* _Source data_
▬▬▬
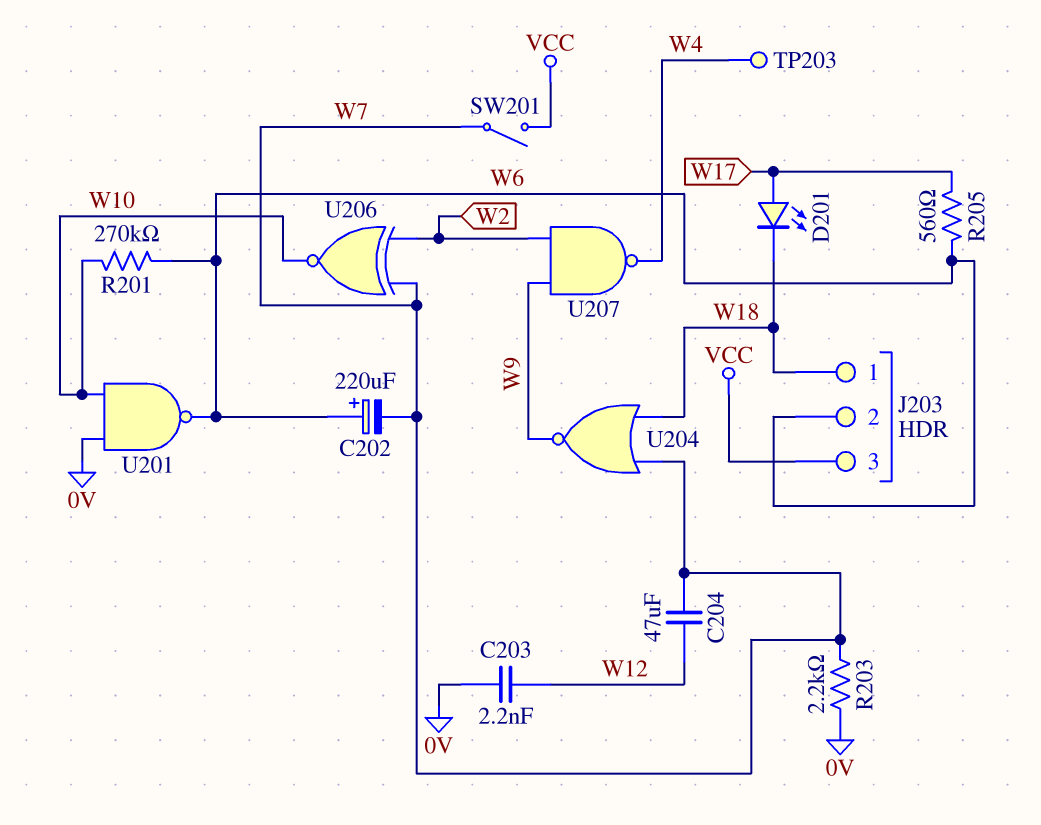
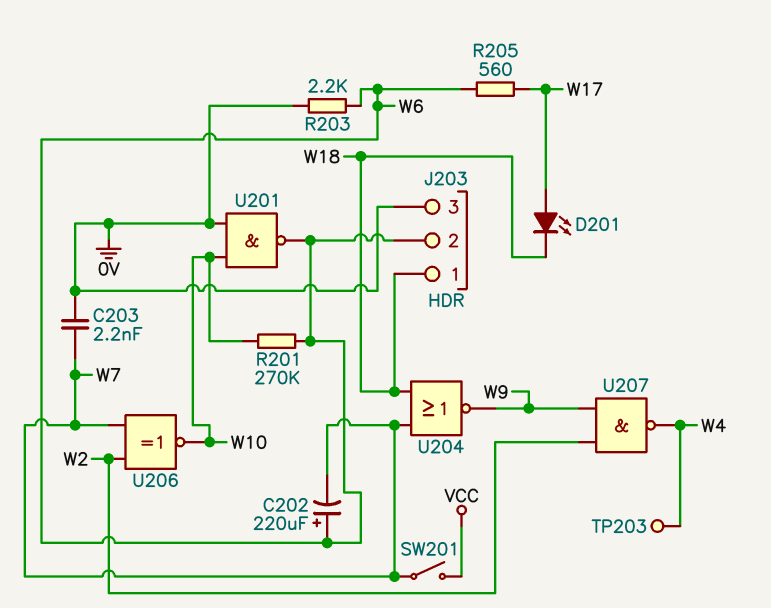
C203: 2.2nF (0V, W12) -> 2.2nF (0V, W7)
C204: 47uF (W7, W12) -> none
J203 pin 3: VCC -> 0V
R203: 2.2k (0V, W7) -> 2.2k (0V, W6)

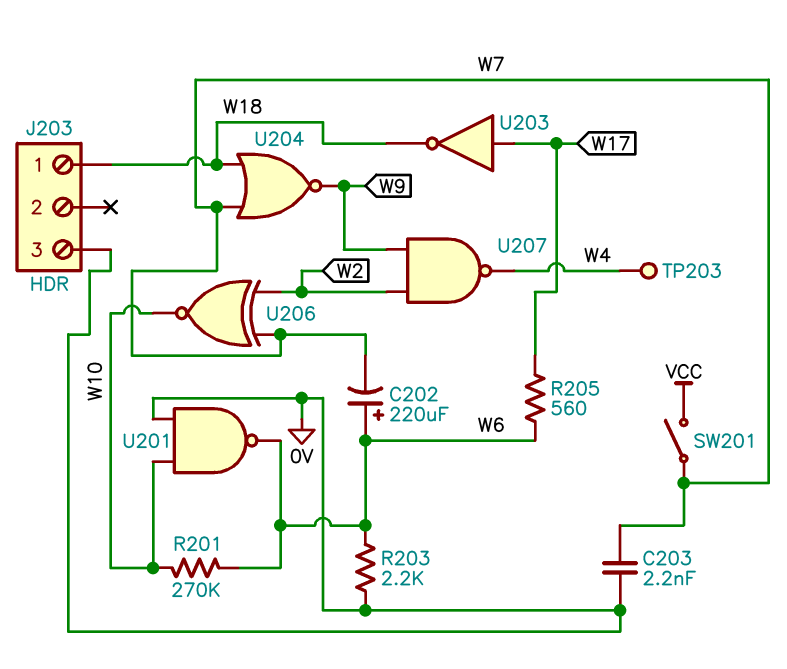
D201: LED (A W17, K W18) -> none
J203 pin 2: W6 -> none
U203: none -> NOT (in W17, out W18)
▬▬▬
* _Action item_
All of the entries above are to be transcribed word for word, with no pictures included.

* _Written solution_
C203: 2.2nF (0V, W12) -> 2.2nF (0V, W7)
C204: 47uF (W7, W12) -> none
J203 pin 3: VCC -> 0V
R203: 2.2k (0V, W7) -> 2.2k (0V, W6)

D201: LED (A W17, K W18) -> none
J203 pin 2: W6 -> none
U203: none -> NOT (in W17, out W18)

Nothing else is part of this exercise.